Input data
________________________________________
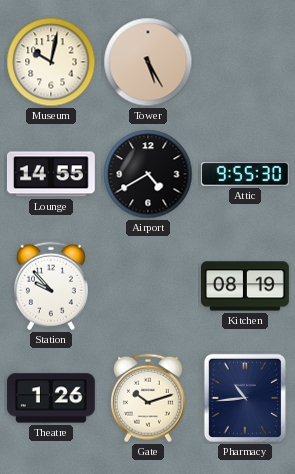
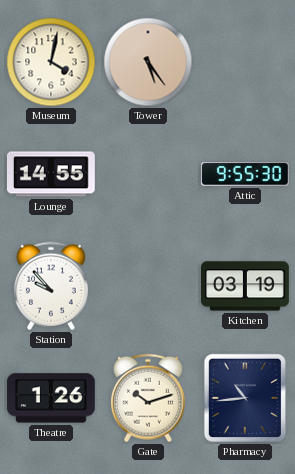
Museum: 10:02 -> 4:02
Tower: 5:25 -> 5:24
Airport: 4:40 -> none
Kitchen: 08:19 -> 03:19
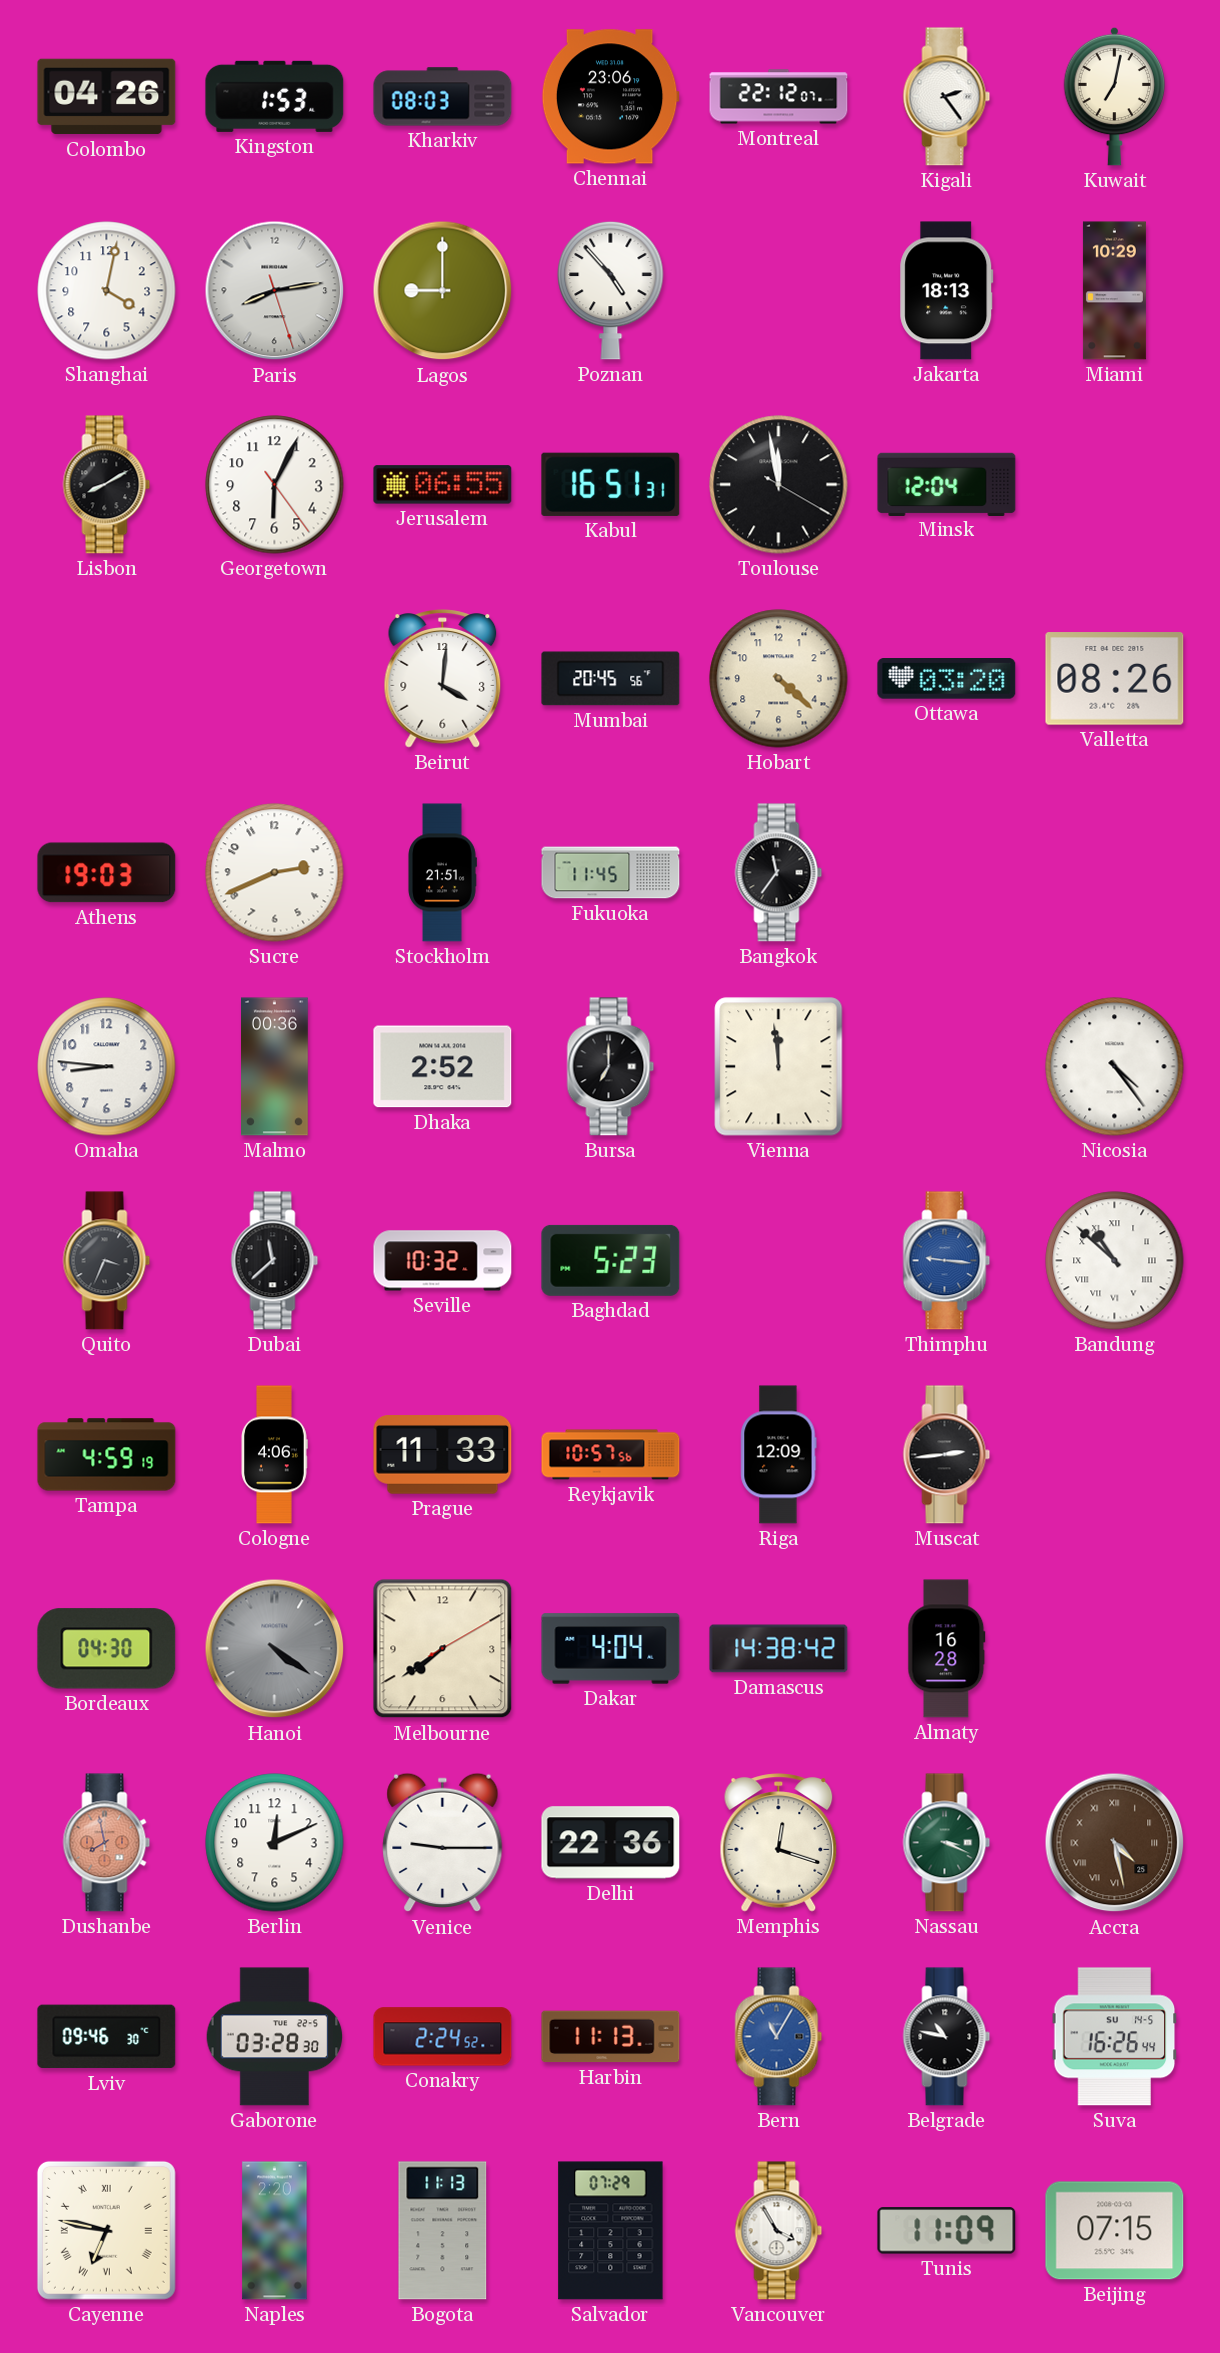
________________________________________
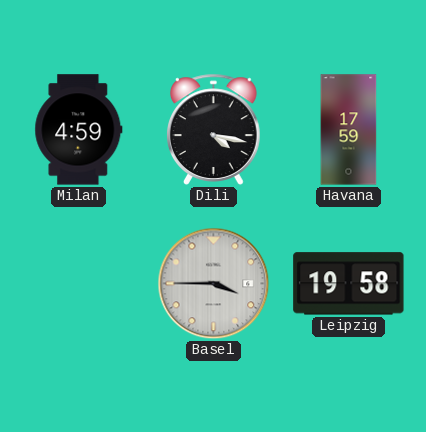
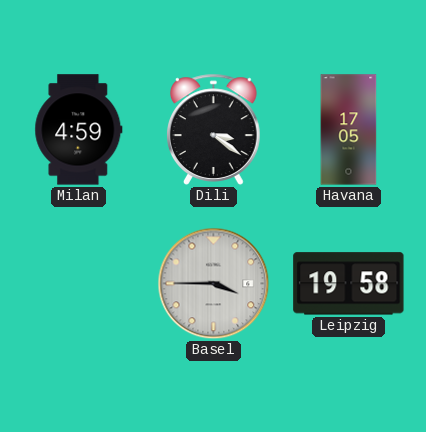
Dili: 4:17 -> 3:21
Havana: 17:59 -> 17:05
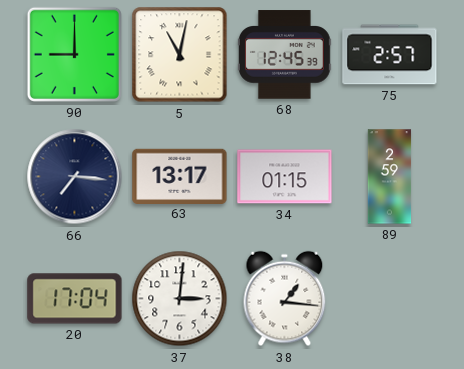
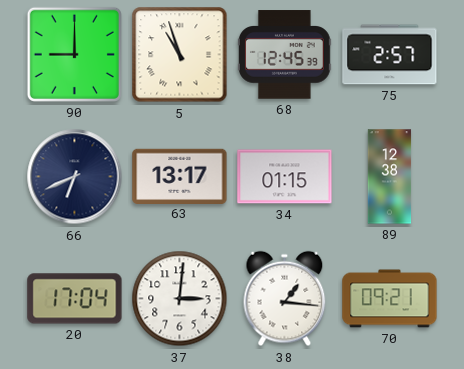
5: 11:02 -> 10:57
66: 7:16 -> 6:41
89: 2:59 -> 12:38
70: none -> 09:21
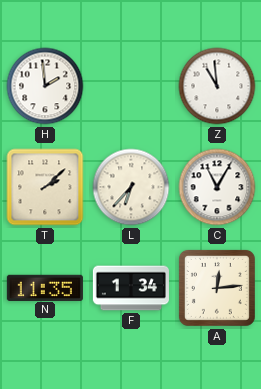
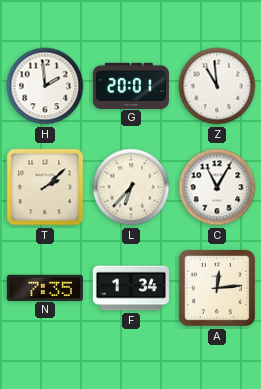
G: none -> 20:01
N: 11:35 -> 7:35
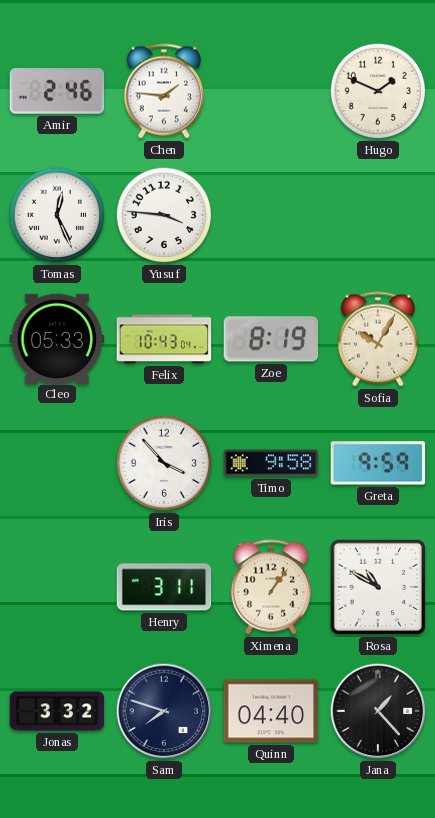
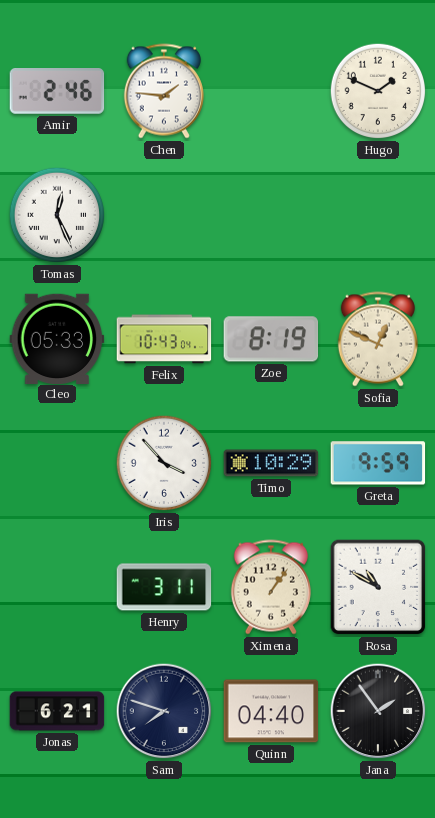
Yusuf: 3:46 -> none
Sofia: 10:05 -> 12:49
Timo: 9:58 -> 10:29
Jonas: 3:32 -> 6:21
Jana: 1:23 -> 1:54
________________________________________
Exercise details
Locate every line in the items above that contains the string "none" and copy each of those lines.

Reply to the exercise
Airport: 4:40 -> none
70: none -> 09:21
G: none -> 20:01
Yusuf: 3:46 -> none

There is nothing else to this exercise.